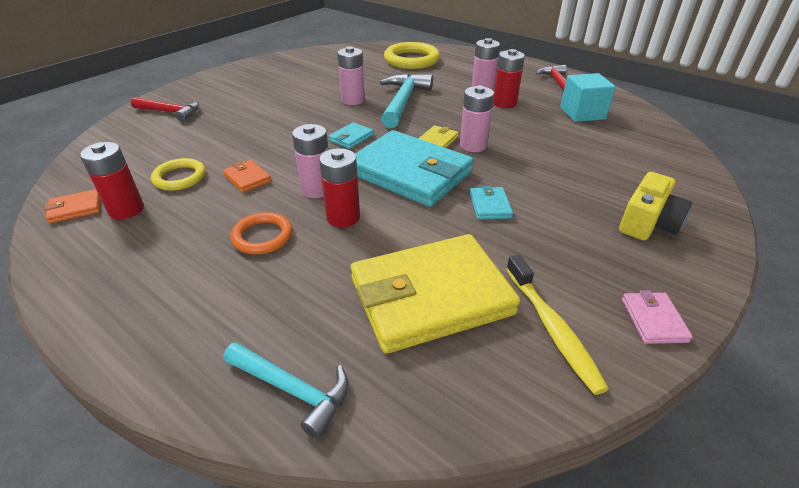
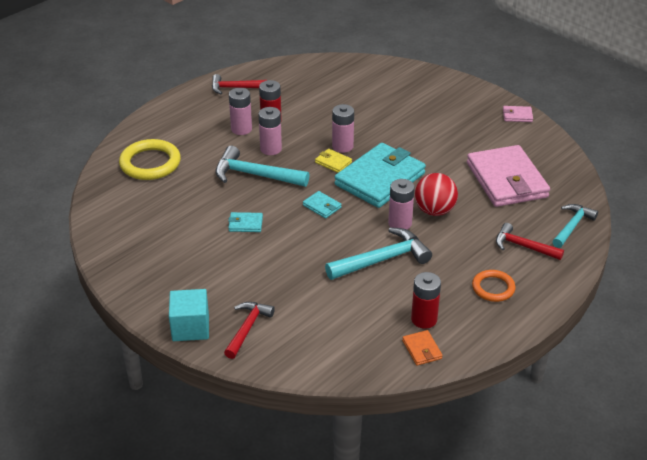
camera: 85 degrees left, 0 degrees up
(180, 177) = (378, 298): yellow ring -> none
(245, 311) = (523, 246): none -> red hammer
(247, 178) = (382, 260): orange wallet -> turquoise hammer
(262, 236) = (456, 245): orange ring -> orange ring (493, 288)
(343, 217) = (434, 211): red battery -> red ball
(353, 100) = (245, 205): pink battery -> pink battery (271, 149)
(431, 296) = (506, 180): yellow wallet -> pink wallet
(490, 205) = (422, 149): turquoise wallet -> turquoise wallet (245, 224)
(552, 328) = (525, 145): yellow toothbrush -> none
(582, 113) = (297, 88): turquoise cube -> turquoise cube (190, 327)
(647, 223) = (441, 97): yellow camera -> none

☆ ☆ ☆ ☆ ☆

* WHAT IS REQUIRED *
Among the entries above, how many lines hold the string "hammer"? Answer with the number only.

* RESPONSE BELOW *
2